== Information shown ==
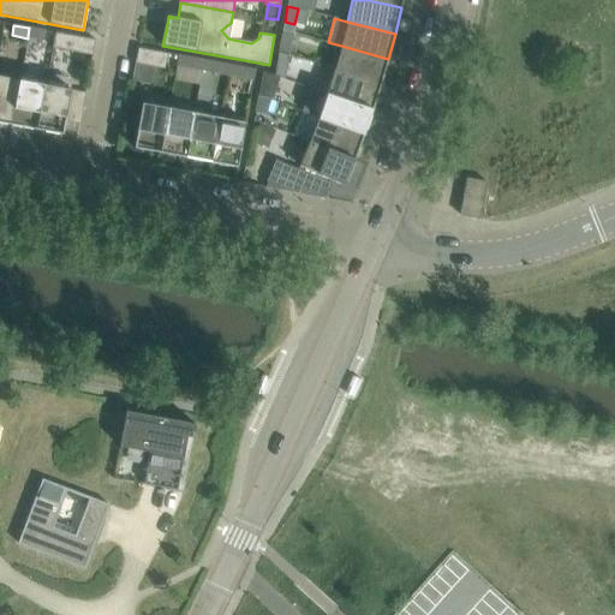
[(29,28),(28,36),(28,39),(42,41),(45,30),(29,28)]
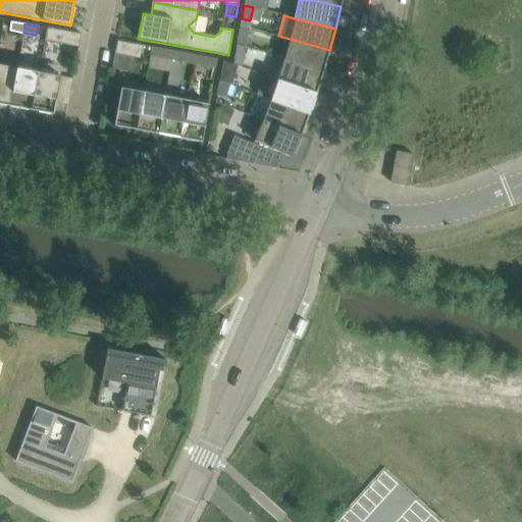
[(81,34),(47,28),(44,41),(79,47),(81,34)]
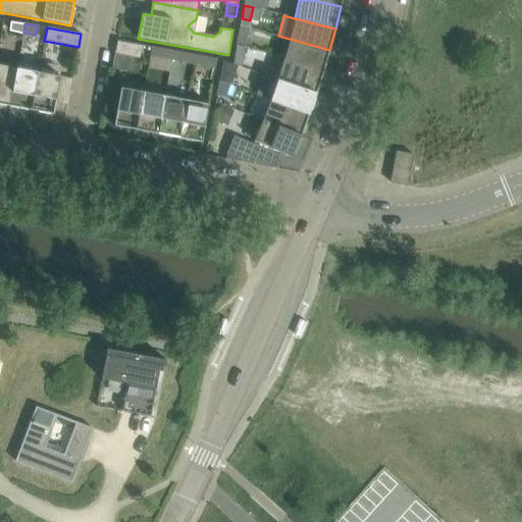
[(239,32),(237,45),(245,48),(248,34),(239,32)]
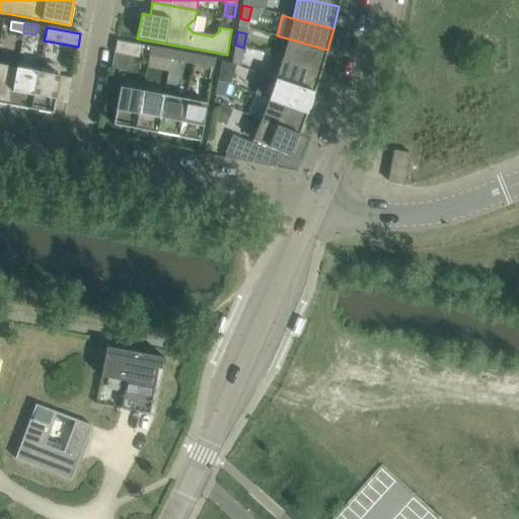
[(288,39),(282,59),(321,71),(327,50),(288,39)]
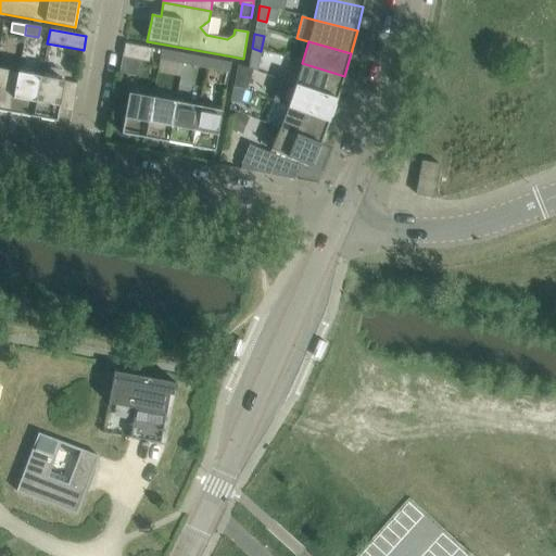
[(125,43),(122,58),(149,62),(151,49),(146,48),(125,43)]
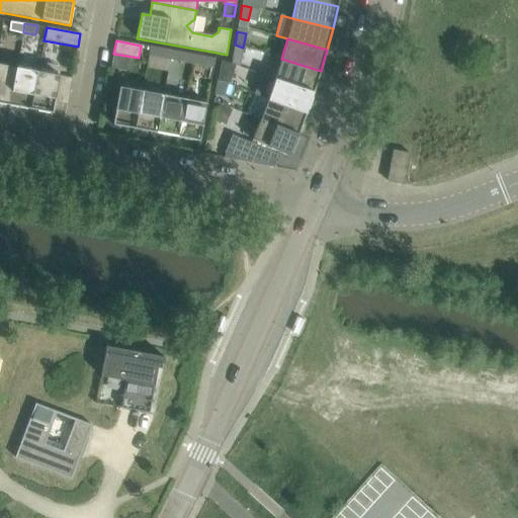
[(235,45),(232,58),(241,60),(243,48),(235,45)]
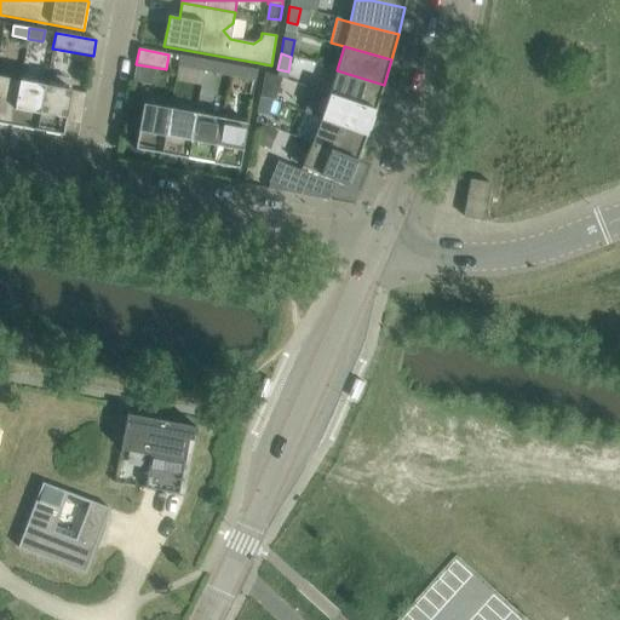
[(178,68),(204,73),(206,61),(179,56),(178,68)]
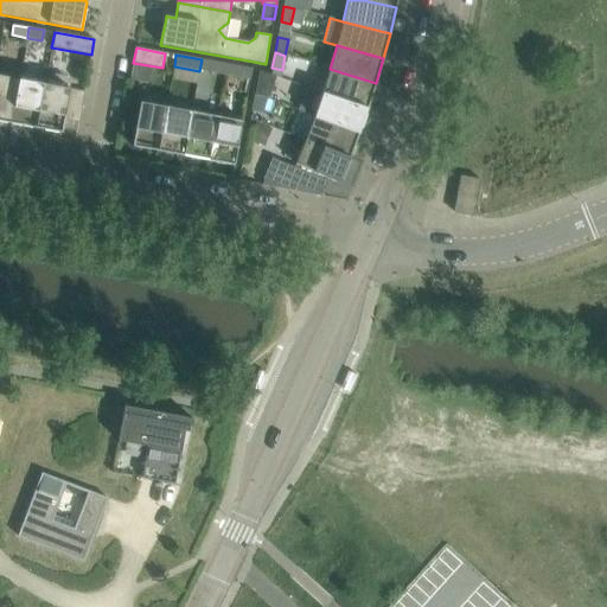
[(227,64),(202,59),(199,71),(224,76),(227,64)]
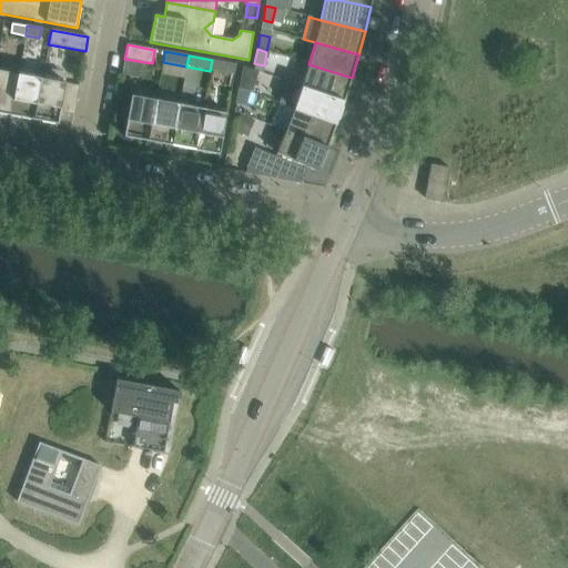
[(236,64),(212,60),(210,71),(234,75),(236,64)]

== Your goal ==
Which lines run from the one containing "[(178,68),(204,73),(206,61),(179,56),(178,68)]" through the last line of the entries above? Output them exactly, both ends included, with no pictures.

== Solution ==
[(178,68),(204,73),(206,61),(179,56),(178,68)]
[(227,64),(202,59),(199,71),(224,76),(227,64)]
[(236,64),(212,60),(210,71),(234,75),(236,64)]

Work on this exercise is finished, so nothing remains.